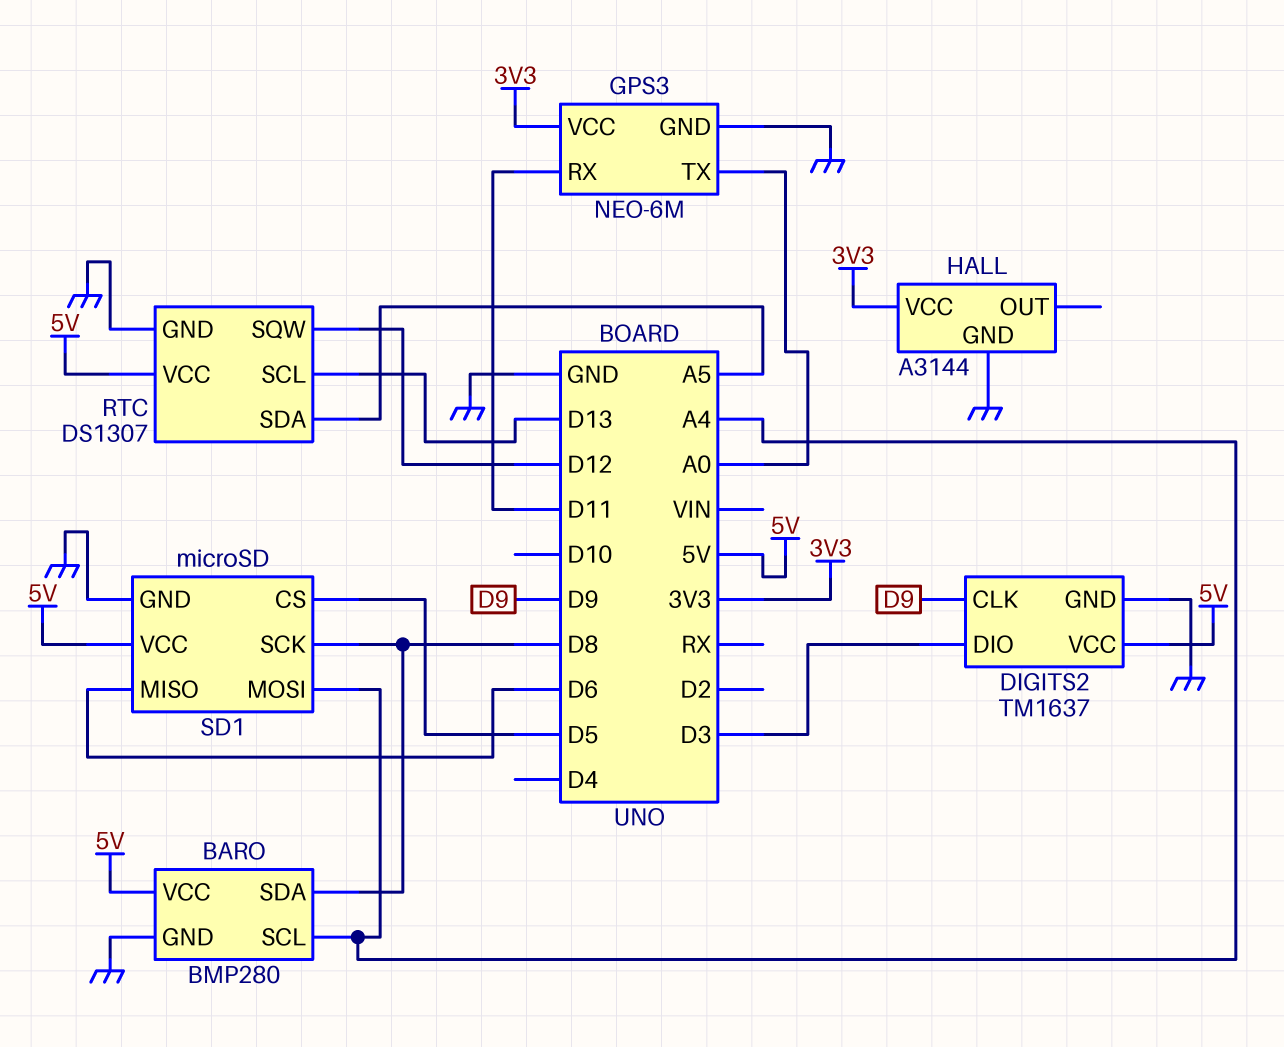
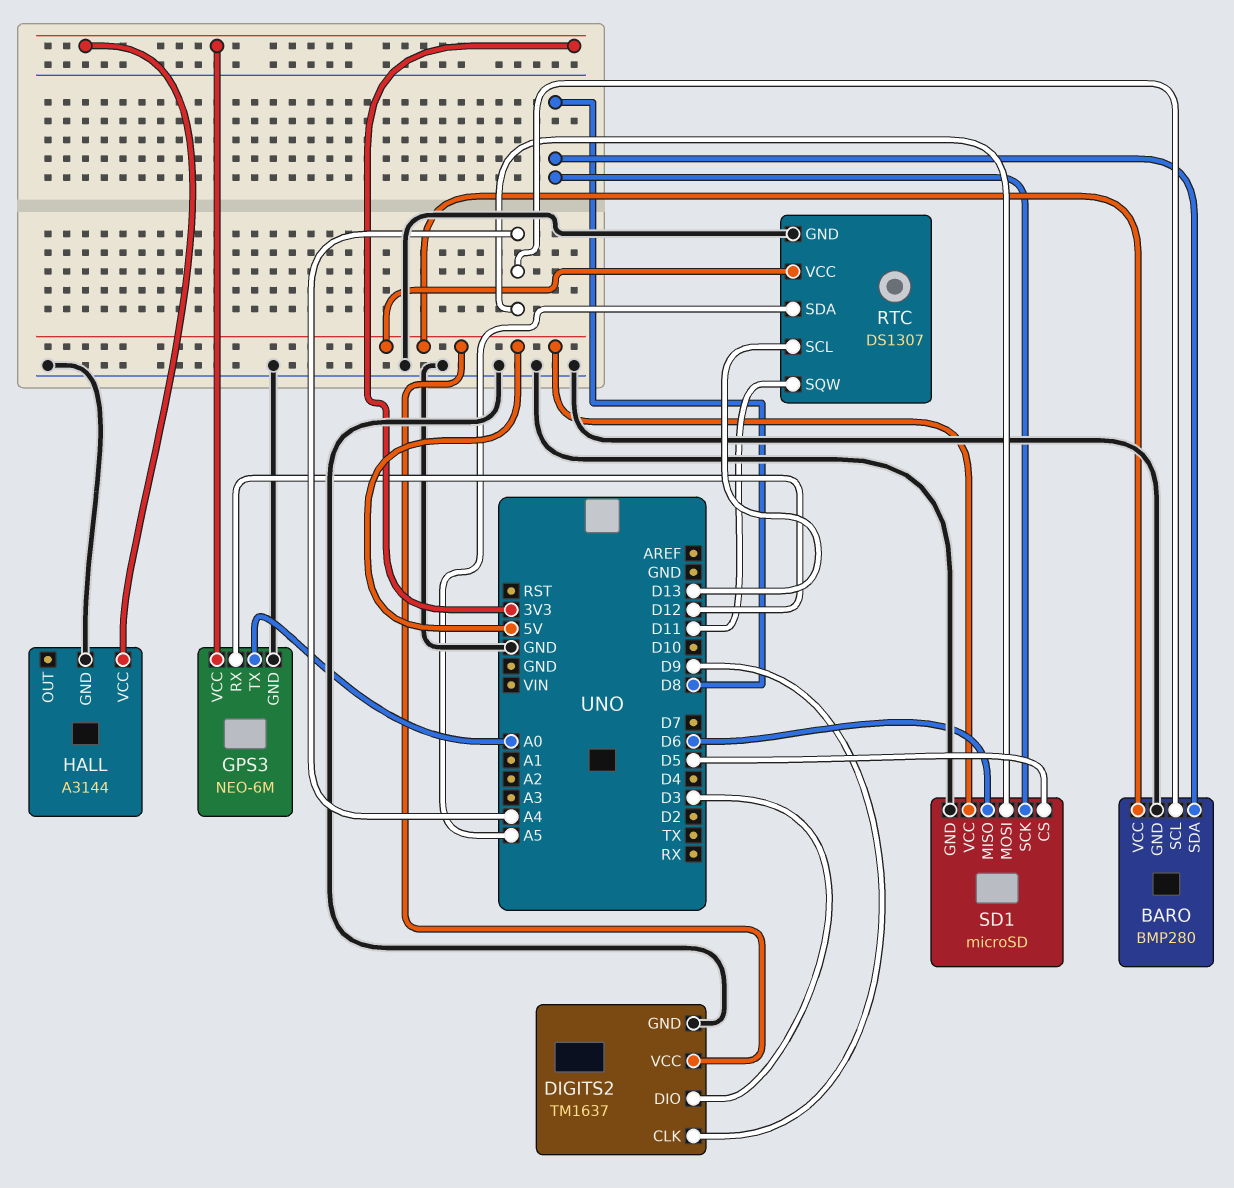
GPS3 pin RX: D11 -> D12
RTC pin SQW: D12 -> D11

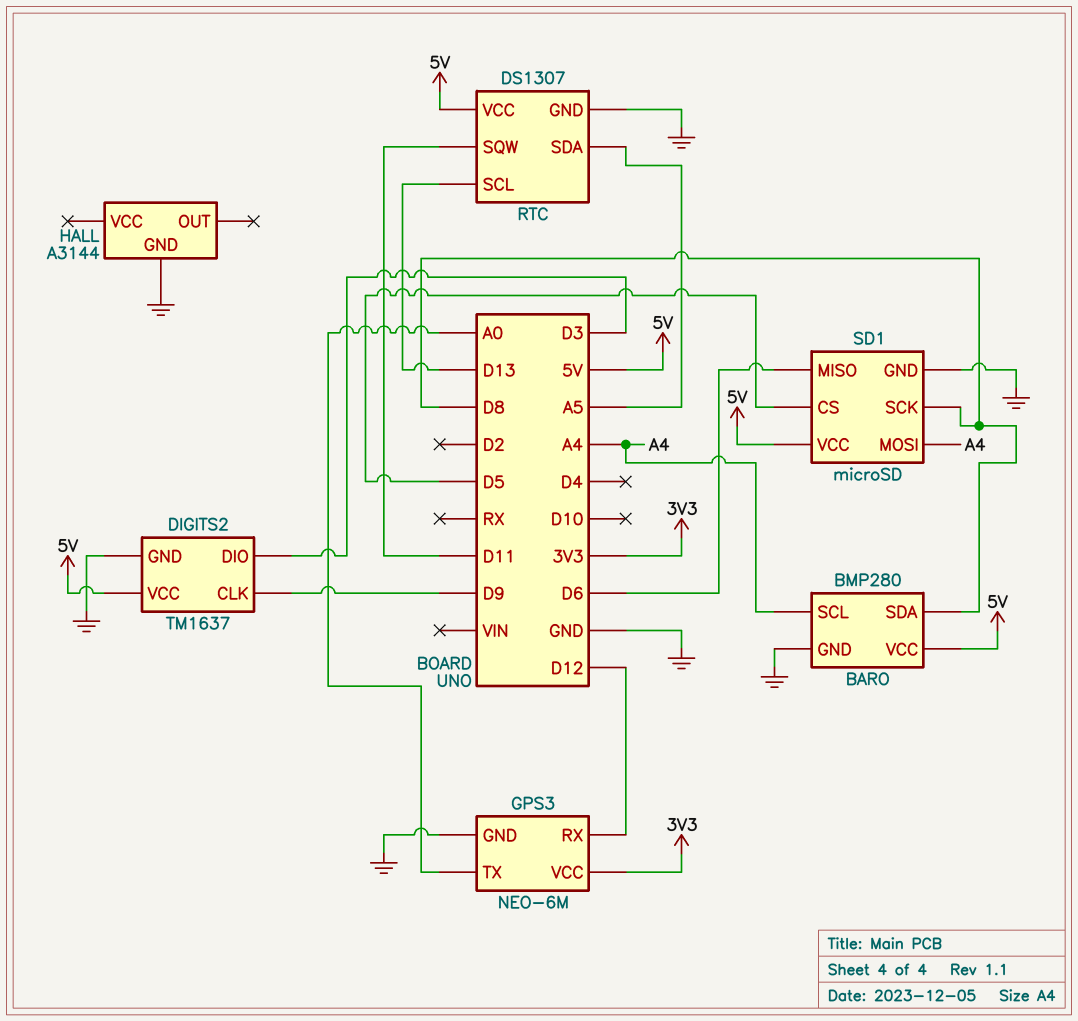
HALL pin VCC: 3V3 -> none

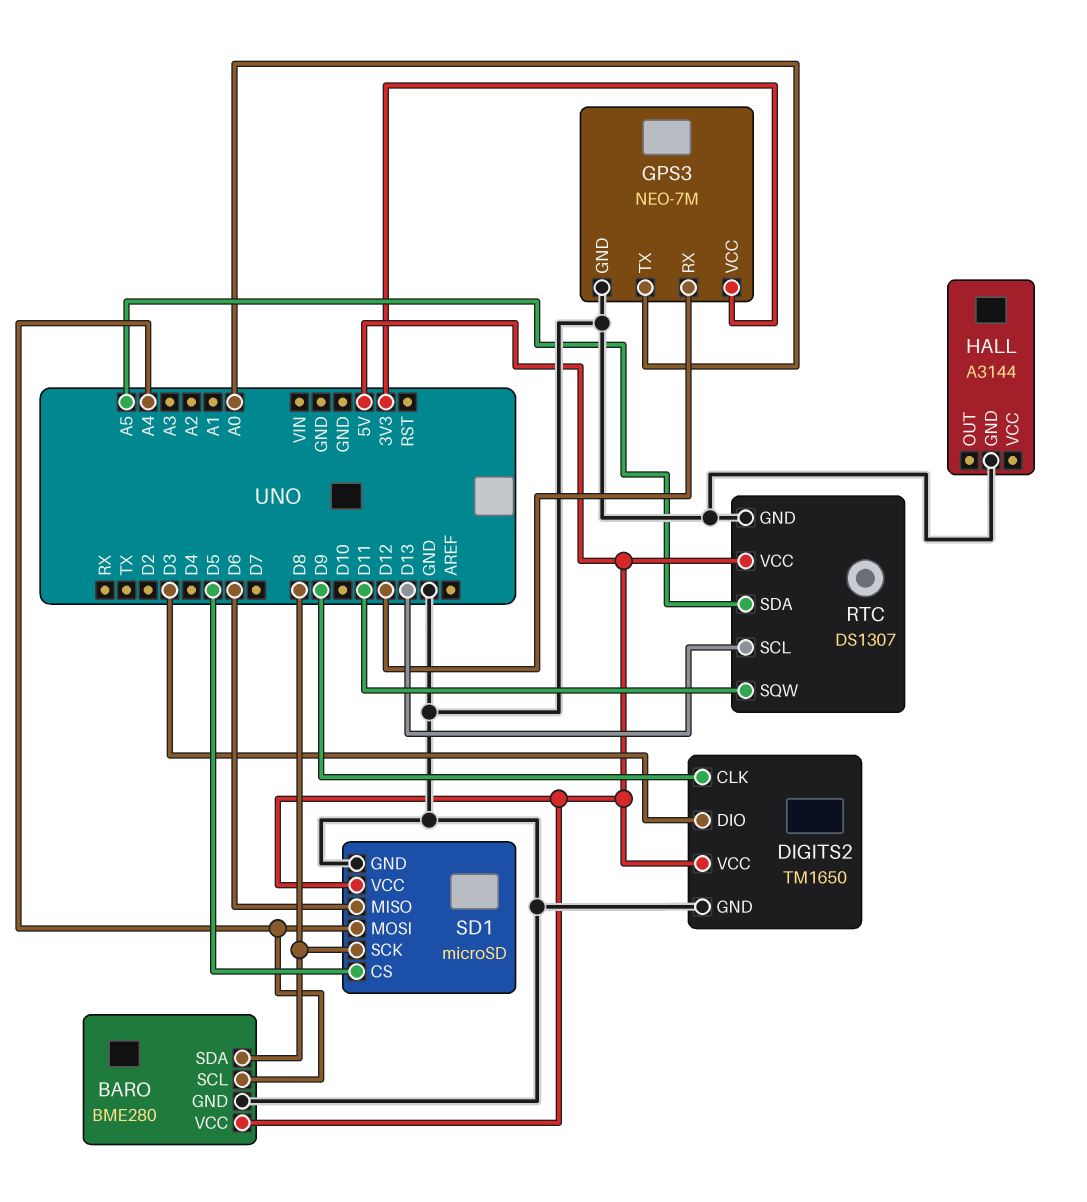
BARO: BMP280 -> BME280
DIGITS2: TM1637 -> TM1650
GPS3: NEO-6M -> NEO-7M

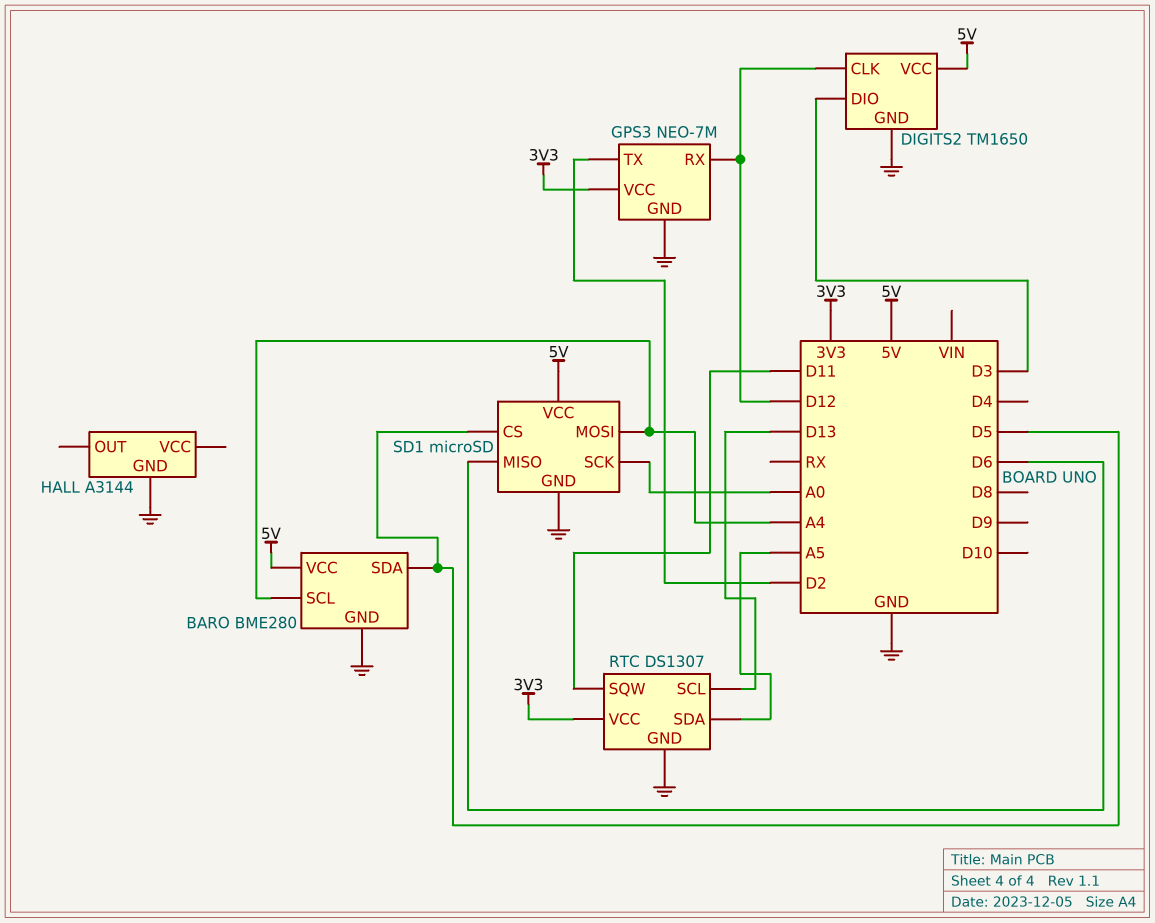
BARO pin SDA: D8 -> D5
DIGITS2 pin CLK: D9 -> D12
GPS3 pin TX: A0 -> D2
RTC pin VCC: 5V -> 3V3
SD1 pin SCK: D8 -> A0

> _HOW TO COMPLETE THIS TASK_: Each line from the one containing "RTC pin SQW: D12 -> D11" through the last line of the entries above is to be extracted exactly. Pictures are not part of the copy.

> _EXERCISE SOLUTION_:
RTC pin SQW: D12 -> D11

HALL pin VCC: 3V3 -> none

BARO: BMP280 -> BME280
DIGITS2: TM1637 -> TM1650
GPS3: NEO-6M -> NEO-7M

BARO pin SDA: D8 -> D5
DIGITS2 pin CLK: D9 -> D12
GPS3 pin TX: A0 -> D2
RTC pin VCC: 5V -> 3V3
SD1 pin SCK: D8 -> A0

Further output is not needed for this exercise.